■ WHAT TO PRODUCE
Could you repeat the data word for word while skipping the pictures?

■ DATA FOR THIS TASK

□ □ □ □ □

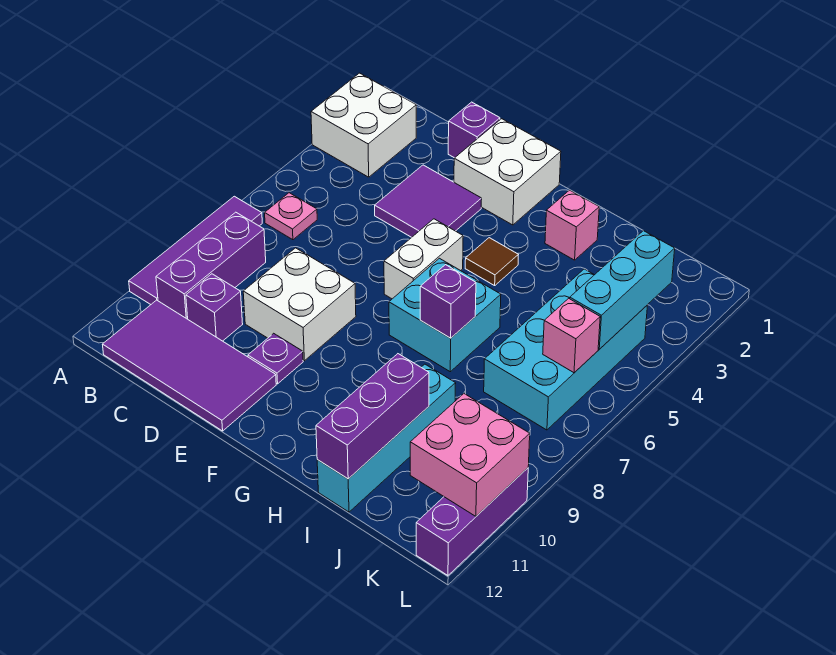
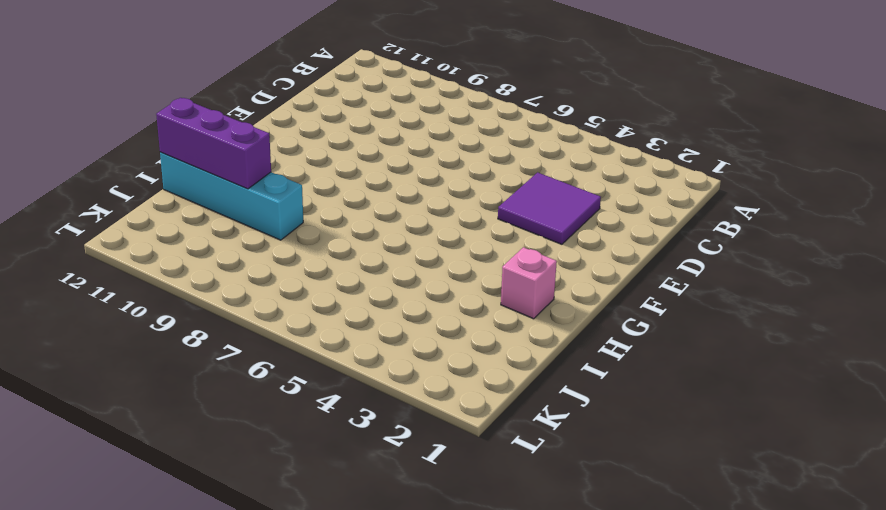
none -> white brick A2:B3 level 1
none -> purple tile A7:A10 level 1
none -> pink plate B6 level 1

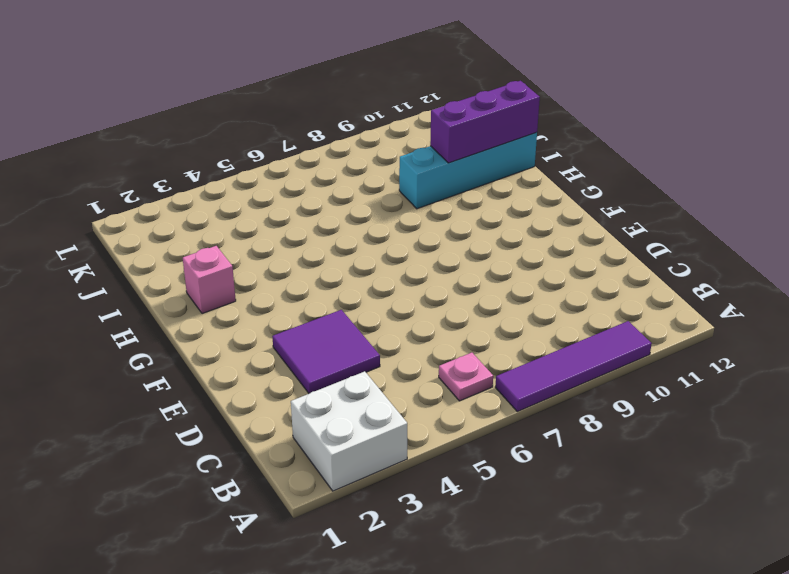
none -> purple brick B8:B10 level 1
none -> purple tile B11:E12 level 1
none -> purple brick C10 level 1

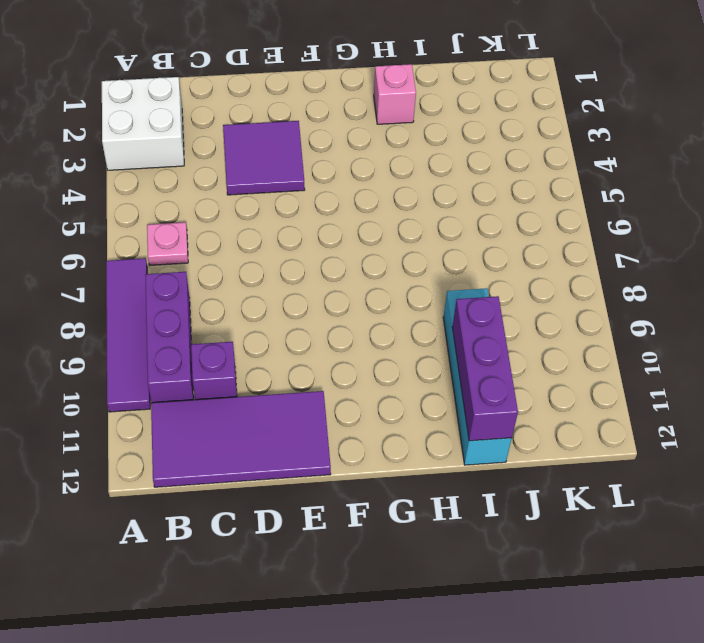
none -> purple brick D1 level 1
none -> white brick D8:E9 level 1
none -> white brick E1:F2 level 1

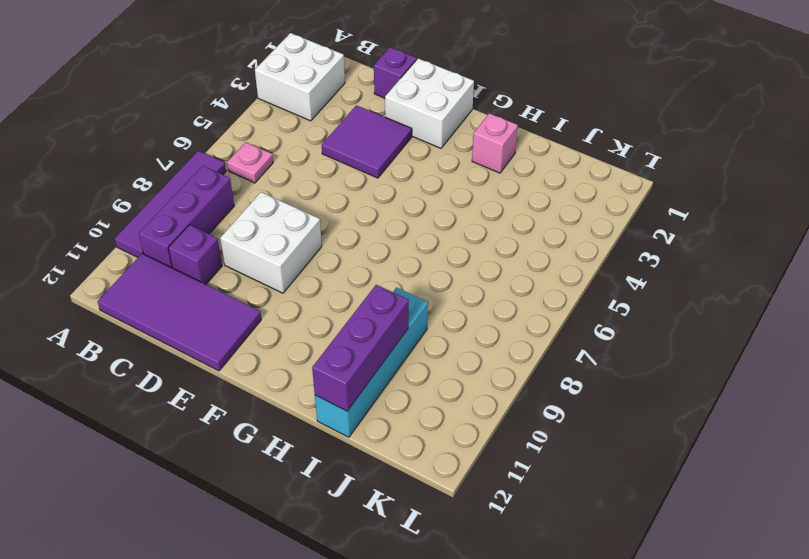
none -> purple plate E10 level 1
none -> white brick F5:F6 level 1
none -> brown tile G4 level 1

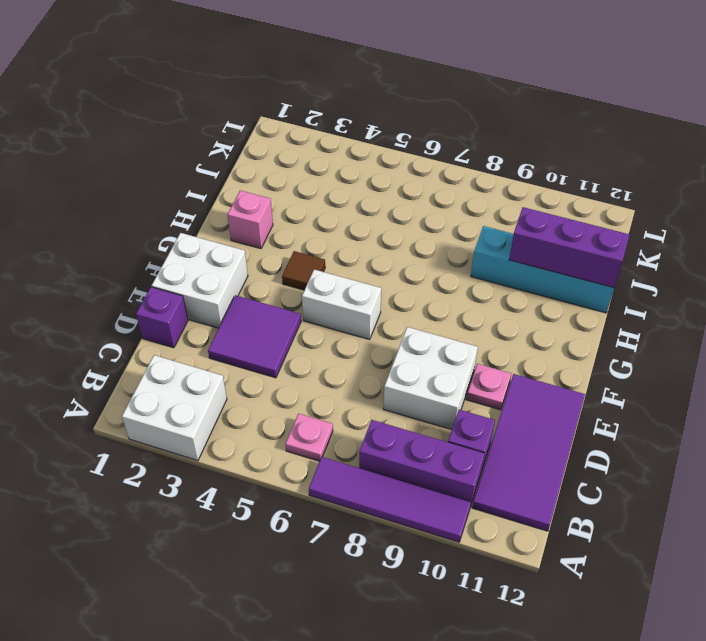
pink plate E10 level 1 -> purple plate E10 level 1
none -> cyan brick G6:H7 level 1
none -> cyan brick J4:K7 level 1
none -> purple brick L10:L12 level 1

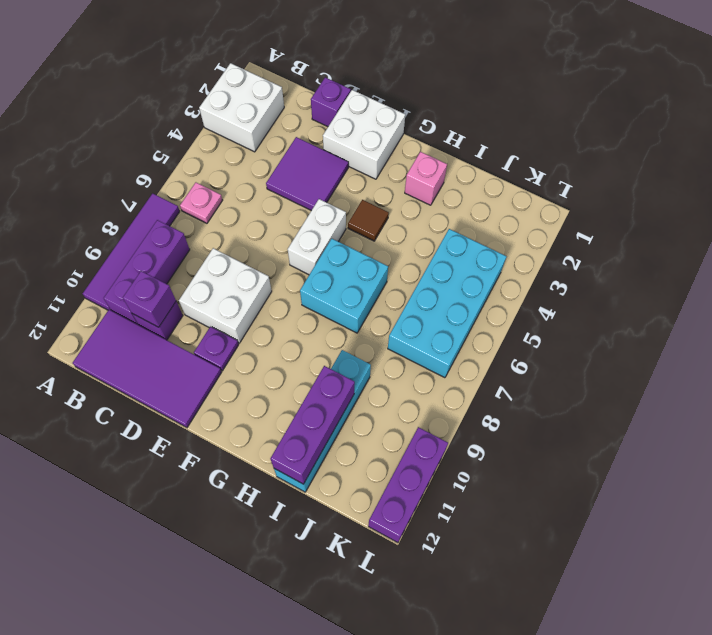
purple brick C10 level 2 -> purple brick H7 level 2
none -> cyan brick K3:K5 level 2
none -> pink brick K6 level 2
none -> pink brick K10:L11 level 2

□ □ □ □ □

■ EXPECTED ANSWER
none -> white brick A2:B3 level 1
none -> purple tile A7:A10 level 1
none -> pink plate B6 level 1

none -> purple brick B8:B10 level 1
none -> purple tile B11:E12 level 1
none -> purple brick C10 level 1

none -> purple brick D1 level 1
none -> white brick D8:E9 level 1
none -> white brick E1:F2 level 1

none -> purple plate E10 level 1
none -> white brick F5:F6 level 1
none -> brown tile G4 level 1

pink plate E10 level 1 -> purple plate E10 level 1
none -> cyan brick G6:H7 level 1
none -> cyan brick J4:K7 level 1
none -> purple brick L10:L12 level 1

purple brick C10 level 2 -> purple brick H7 level 2
none -> cyan brick K3:K5 level 2
none -> pink brick K6 level 2
none -> pink brick K10:L11 level 2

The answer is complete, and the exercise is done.